● Task description
Can you collect and copy out every line in the items below that contains the string "grace"?

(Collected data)
▶

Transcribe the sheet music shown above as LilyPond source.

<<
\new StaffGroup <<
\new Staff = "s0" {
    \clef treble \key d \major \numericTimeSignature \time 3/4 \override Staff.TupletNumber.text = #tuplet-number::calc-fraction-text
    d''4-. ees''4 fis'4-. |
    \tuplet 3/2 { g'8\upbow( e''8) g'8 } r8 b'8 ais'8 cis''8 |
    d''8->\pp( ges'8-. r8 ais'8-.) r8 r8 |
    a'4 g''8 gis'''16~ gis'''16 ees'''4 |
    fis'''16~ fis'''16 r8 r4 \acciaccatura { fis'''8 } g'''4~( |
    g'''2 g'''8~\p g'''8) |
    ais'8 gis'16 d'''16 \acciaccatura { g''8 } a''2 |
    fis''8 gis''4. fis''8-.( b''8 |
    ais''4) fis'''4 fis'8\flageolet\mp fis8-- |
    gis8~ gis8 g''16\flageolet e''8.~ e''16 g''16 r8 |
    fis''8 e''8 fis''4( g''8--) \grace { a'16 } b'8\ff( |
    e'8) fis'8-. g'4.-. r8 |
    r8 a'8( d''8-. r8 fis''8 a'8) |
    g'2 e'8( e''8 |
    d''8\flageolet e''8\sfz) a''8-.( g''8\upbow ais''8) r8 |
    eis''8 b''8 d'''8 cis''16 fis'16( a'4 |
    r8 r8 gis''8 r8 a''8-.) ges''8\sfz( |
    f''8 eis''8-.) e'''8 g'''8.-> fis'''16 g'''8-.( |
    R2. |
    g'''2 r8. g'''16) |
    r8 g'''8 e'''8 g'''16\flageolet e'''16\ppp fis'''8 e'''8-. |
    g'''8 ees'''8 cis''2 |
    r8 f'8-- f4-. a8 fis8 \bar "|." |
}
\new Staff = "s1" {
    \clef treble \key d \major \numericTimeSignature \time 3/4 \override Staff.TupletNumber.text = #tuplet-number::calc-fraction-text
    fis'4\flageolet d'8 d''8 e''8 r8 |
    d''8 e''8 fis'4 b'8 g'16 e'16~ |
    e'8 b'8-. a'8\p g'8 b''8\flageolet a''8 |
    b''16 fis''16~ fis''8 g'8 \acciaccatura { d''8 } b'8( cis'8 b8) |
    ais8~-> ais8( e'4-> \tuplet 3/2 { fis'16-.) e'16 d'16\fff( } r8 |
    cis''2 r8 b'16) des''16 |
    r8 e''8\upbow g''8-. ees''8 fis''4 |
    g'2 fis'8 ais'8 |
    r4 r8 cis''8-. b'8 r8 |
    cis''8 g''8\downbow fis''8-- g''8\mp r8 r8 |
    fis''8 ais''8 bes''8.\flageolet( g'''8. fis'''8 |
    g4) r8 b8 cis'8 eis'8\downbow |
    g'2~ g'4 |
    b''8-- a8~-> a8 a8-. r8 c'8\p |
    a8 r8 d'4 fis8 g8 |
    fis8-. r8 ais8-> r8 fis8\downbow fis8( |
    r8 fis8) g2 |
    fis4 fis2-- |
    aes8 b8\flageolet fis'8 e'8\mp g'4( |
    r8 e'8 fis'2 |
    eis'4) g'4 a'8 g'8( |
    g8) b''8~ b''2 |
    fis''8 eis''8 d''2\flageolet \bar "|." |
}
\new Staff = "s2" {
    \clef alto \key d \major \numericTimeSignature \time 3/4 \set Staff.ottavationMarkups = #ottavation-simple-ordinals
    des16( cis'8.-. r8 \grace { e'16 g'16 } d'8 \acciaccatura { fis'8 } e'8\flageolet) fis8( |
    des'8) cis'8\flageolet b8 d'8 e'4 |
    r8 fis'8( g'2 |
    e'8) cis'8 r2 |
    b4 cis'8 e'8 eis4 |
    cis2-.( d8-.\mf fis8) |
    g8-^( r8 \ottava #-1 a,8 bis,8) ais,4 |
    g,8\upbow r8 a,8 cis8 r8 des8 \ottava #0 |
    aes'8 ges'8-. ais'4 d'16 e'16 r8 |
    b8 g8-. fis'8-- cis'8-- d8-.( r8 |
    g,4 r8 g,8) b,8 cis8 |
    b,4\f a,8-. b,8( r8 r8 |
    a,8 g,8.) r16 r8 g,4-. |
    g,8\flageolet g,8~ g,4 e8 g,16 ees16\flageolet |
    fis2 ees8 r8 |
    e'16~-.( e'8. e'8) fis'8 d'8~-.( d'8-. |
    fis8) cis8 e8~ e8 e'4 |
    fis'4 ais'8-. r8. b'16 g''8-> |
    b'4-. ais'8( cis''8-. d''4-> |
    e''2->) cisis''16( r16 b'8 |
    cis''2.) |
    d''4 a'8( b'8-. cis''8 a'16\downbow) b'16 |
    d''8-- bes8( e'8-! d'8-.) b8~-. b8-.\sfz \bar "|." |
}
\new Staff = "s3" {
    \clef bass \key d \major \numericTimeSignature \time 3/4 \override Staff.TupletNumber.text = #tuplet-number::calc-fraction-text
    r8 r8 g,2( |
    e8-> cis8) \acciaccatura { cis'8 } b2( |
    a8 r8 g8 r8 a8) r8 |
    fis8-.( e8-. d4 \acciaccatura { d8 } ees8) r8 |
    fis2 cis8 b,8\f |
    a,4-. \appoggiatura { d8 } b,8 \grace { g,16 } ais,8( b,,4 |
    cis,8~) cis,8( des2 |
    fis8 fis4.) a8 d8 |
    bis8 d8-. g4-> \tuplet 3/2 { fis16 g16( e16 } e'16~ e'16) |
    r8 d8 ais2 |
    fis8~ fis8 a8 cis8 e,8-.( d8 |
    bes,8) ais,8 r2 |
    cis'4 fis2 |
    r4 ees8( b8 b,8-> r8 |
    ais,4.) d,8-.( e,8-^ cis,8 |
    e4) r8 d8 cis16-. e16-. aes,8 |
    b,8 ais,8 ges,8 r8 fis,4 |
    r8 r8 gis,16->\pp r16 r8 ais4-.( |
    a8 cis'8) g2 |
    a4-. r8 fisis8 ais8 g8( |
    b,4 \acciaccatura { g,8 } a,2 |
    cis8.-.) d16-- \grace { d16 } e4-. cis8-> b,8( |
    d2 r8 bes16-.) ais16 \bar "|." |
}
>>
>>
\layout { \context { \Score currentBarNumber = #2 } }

◀

● Final result
    fis''8 e''8 fis''4( g''8--) \grace { a'16 } b'8\ff( |
    des16( cis'8.-. r8 \grace { e'16 g'16 } d'8 \acciaccatura { fis'8 } e'8\flageolet) fis8( |
    a,4-. \appoggiatura { d8 } b,8 \grace { g,16 } ais,8( b,,4 |
    cis8.-.) d16-- \grace { d16 } e4-. cis8-> b,8( |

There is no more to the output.